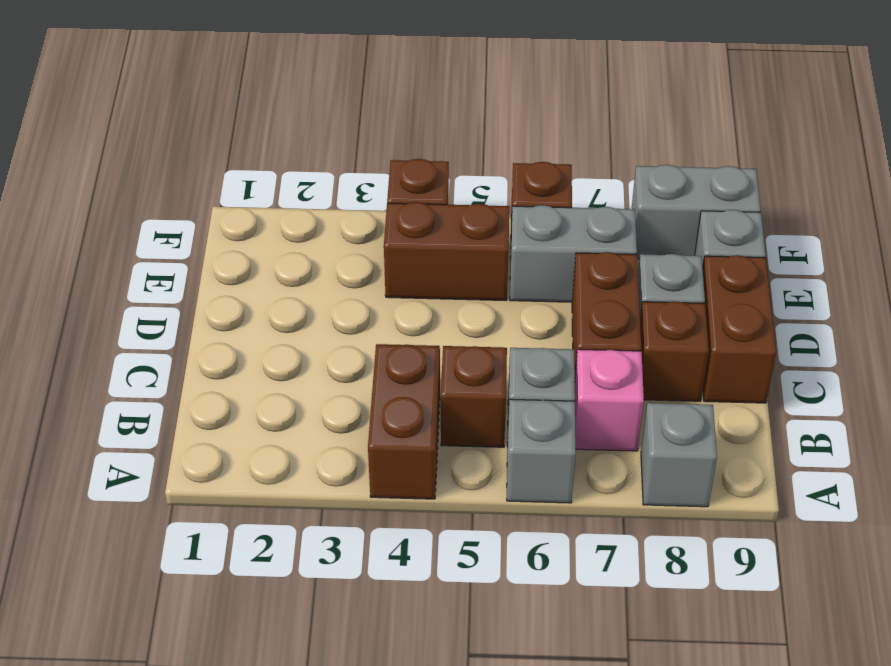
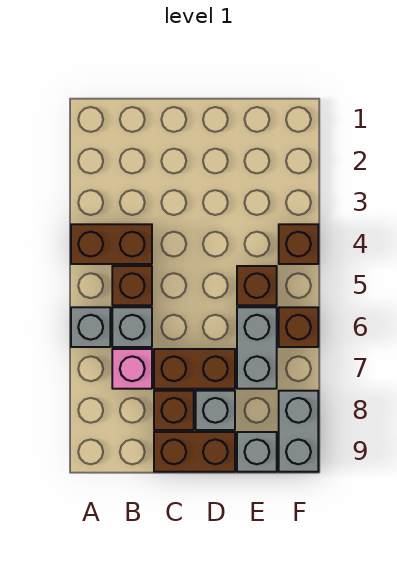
grey brick A8 level 1 -> none
brown brick E4:E5 level 1 -> brown brick E5 level 1

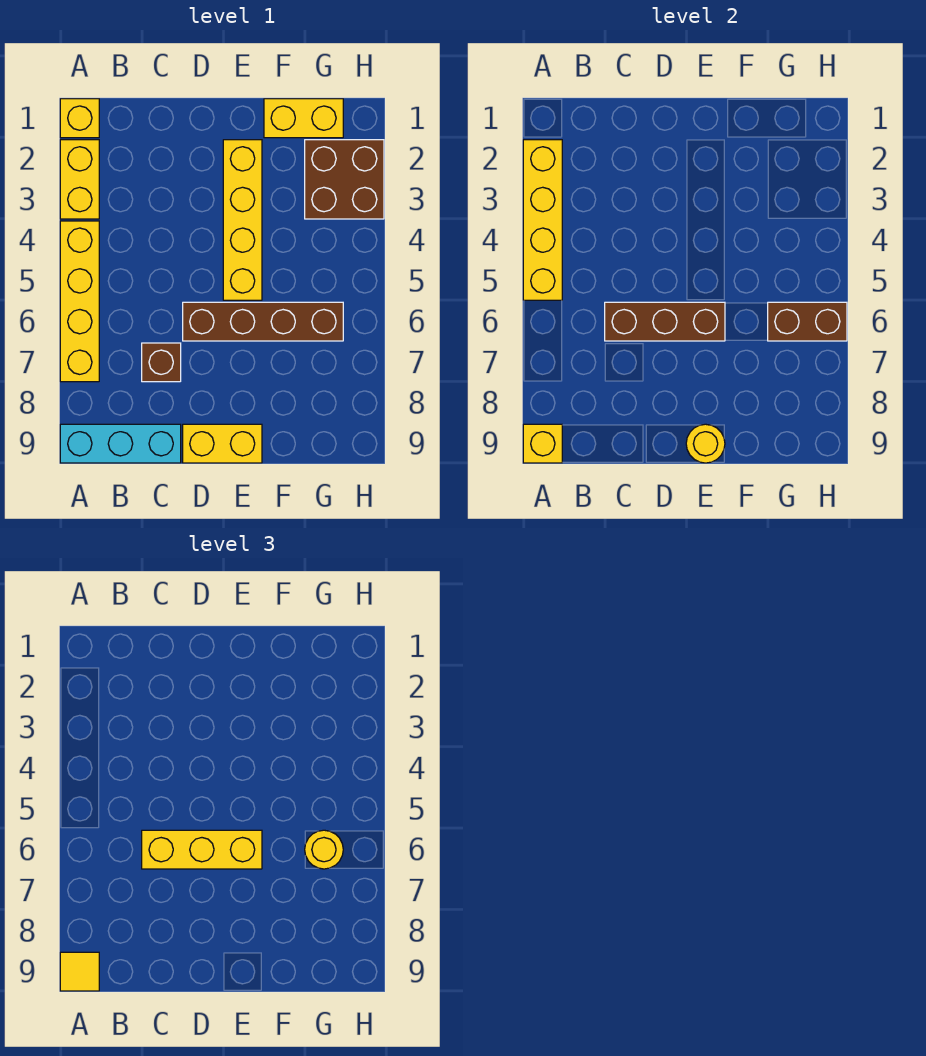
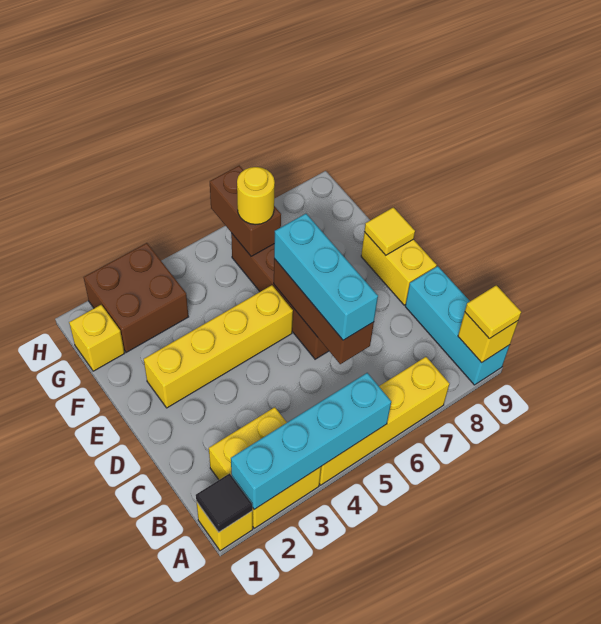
none -> black tile A1 level 2
yellow brick A2:A3 level 1 -> yellow brick A2:B3 level 1
yellow brick A2:A5 level 2 -> cyan brick A2:A5 level 2
yellow brick C6:E6 level 3 -> cyan brick C6:E6 level 3
brown brick C7 level 1 -> none
yellow round brick E9 level 2 -> yellow tile E9 level 2
yellow brick F1:G1 level 1 -> yellow brick G1 level 1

- _Exercise details_
Leaving every image behind, repeat the data in full and exactly.

- _Answer box_
grey brick A8 level 1 -> none
brown brick E4:E5 level 1 -> brown brick E5 level 1

none -> black tile A1 level 2
yellow brick A2:A3 level 1 -> yellow brick A2:B3 level 1
yellow brick A2:A5 level 2 -> cyan brick A2:A5 level 2
yellow brick C6:E6 level 3 -> cyan brick C6:E6 level 3
brown brick C7 level 1 -> none
yellow round brick E9 level 2 -> yellow tile E9 level 2
yellow brick F1:G1 level 1 -> yellow brick G1 level 1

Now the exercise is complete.